* **Your goal**:
Output the records exactly as they appear, with no pictures included.

* **Records shown**:
::::

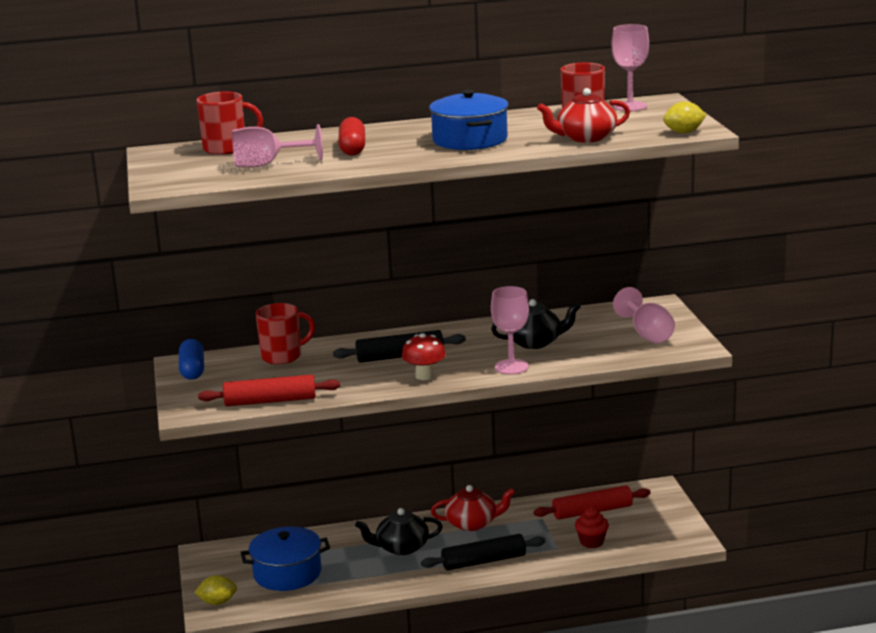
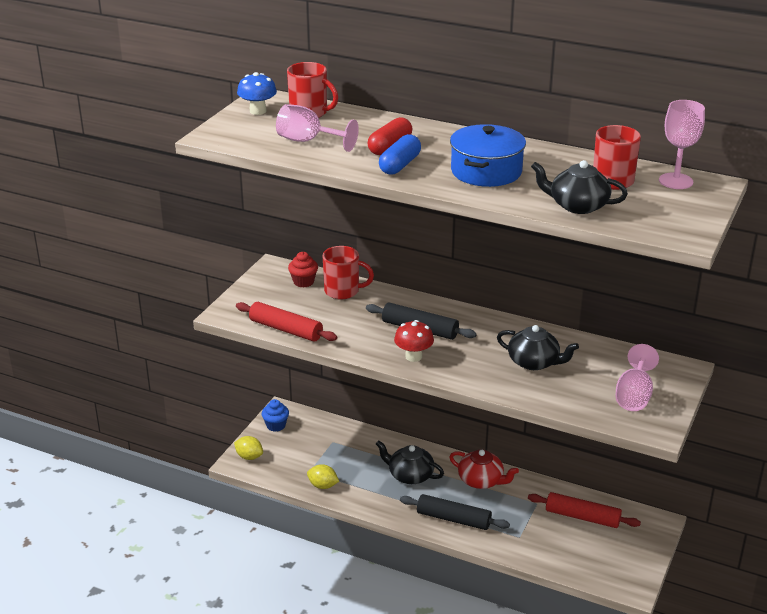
camera: 35 degrees right, 10 degrees up
(170, 160) = (258, 111): none -> blue mushroom
(192, 370) = (273, 277): blue capsule -> blue capsule (400, 165)
(213, 566) = (276, 425): none -> blue cupcake
(287, 573) = (314, 456): blue pot -> none
(511, 367) = (485, 378): pink goblet -> none
(585, 138) = (577, 205): red teapot -> black teapot
(591, 542) = (551, 545): red cupcake -> red cupcake (303, 282)
(684, 132) = (669, 233): yellow lemon -> yellow lemon (323, 486)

::::

* **Reply to the task**:
camera: 35 degrees right, 10 degrees up
(170, 160) = (258, 111): none -> blue mushroom
(192, 370) = (273, 277): blue capsule -> blue capsule (400, 165)
(213, 566) = (276, 425): none -> blue cupcake
(287, 573) = (314, 456): blue pot -> none
(511, 367) = (485, 378): pink goblet -> none
(585, 138) = (577, 205): red teapot -> black teapot
(591, 542) = (551, 545): red cupcake -> red cupcake (303, 282)
(684, 132) = (669, 233): yellow lemon -> yellow lemon (323, 486)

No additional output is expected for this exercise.